══ INFORMATION SHOWN ══

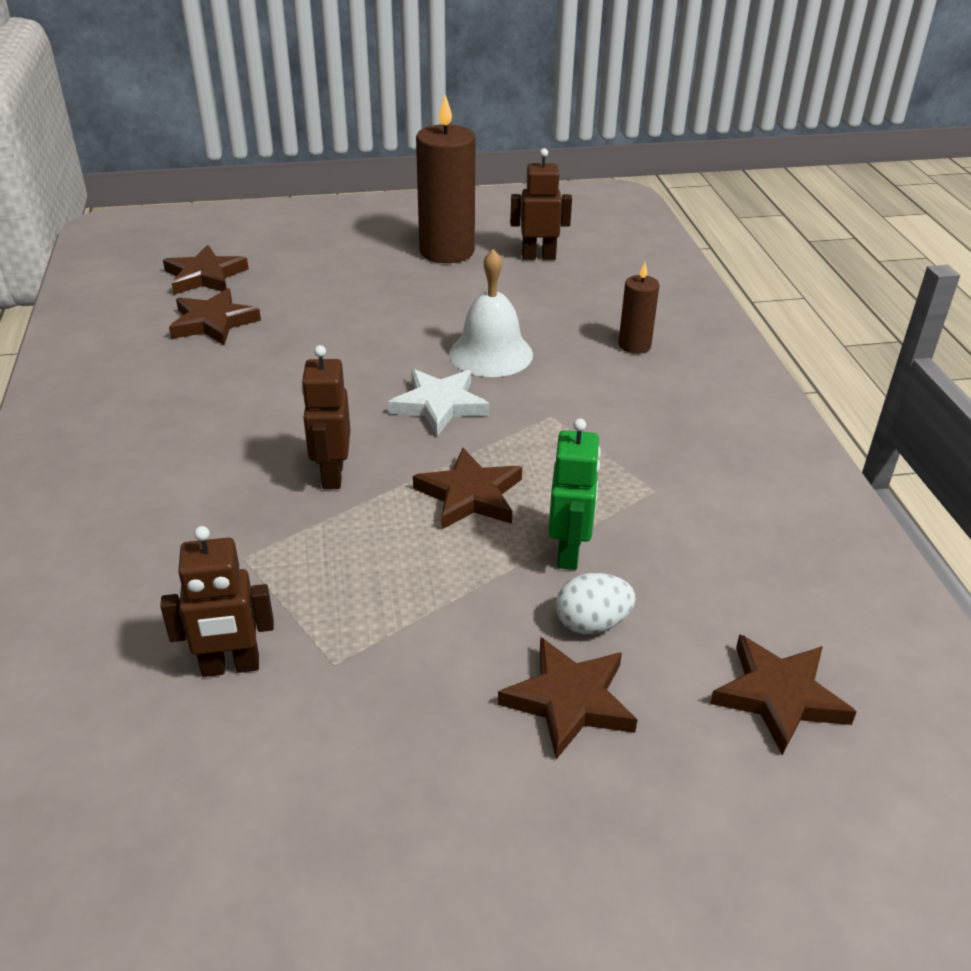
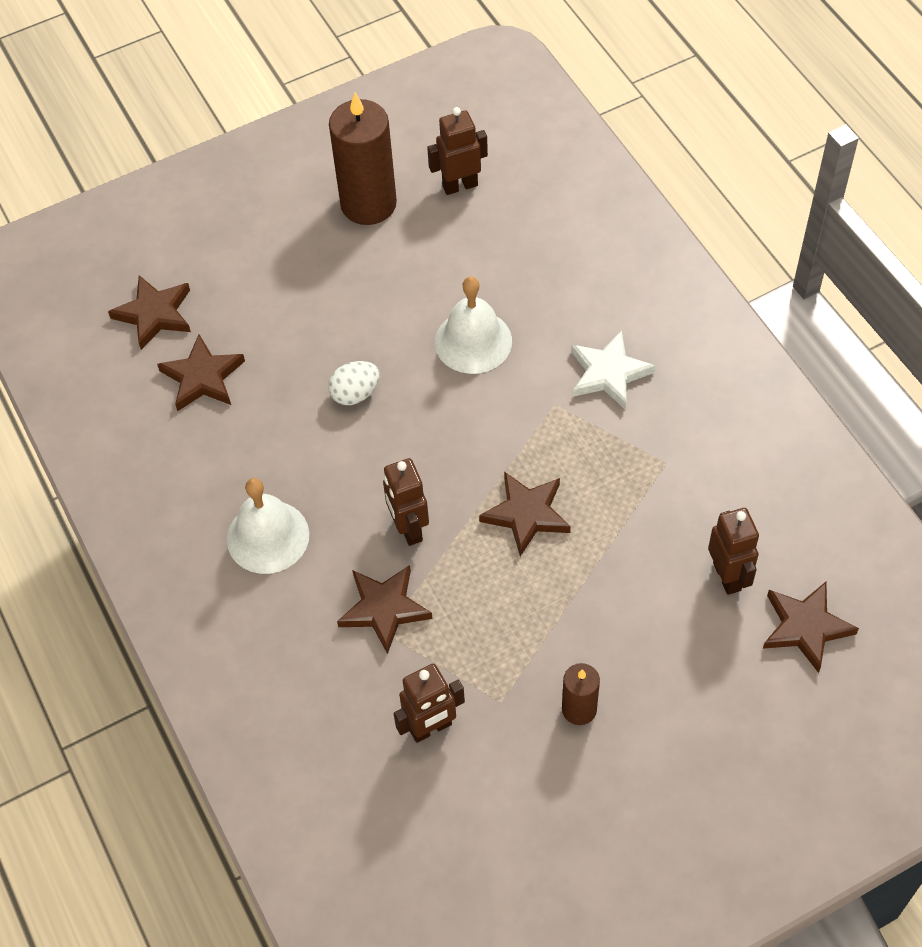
camera: 15 degrees left, 20 degrees up
(181, 445) = (268, 536): none -> white bell
(439, 405) = (457, 421): white star -> white star (609, 373)
(569, 552) = (623, 548): green robot -> none
(569, 701) = (670, 677): brown star -> brown star (384, 609)
(592, 623) = (663, 608): white egg -> white egg (355, 393)
(634, 345) = (593, 291): brown candle -> brown candle (579, 709)
(690, 613) = (727, 576): none -> brown robot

═══

=== YOUR TASK ===
Everything from the line with "(181, 445) = (268, 536): none -> white bell" to the last line of the entries is to be written out exactly; omit all earlier lines.

=== RESULT OF THE EXERCISE ===
(181, 445) = (268, 536): none -> white bell
(439, 405) = (457, 421): white star -> white star (609, 373)
(569, 552) = (623, 548): green robot -> none
(569, 701) = (670, 677): brown star -> brown star (384, 609)
(592, 623) = (663, 608): white egg -> white egg (355, 393)
(634, 345) = (593, 291): brown candle -> brown candle (579, 709)
(690, 613) = (727, 576): none -> brown robot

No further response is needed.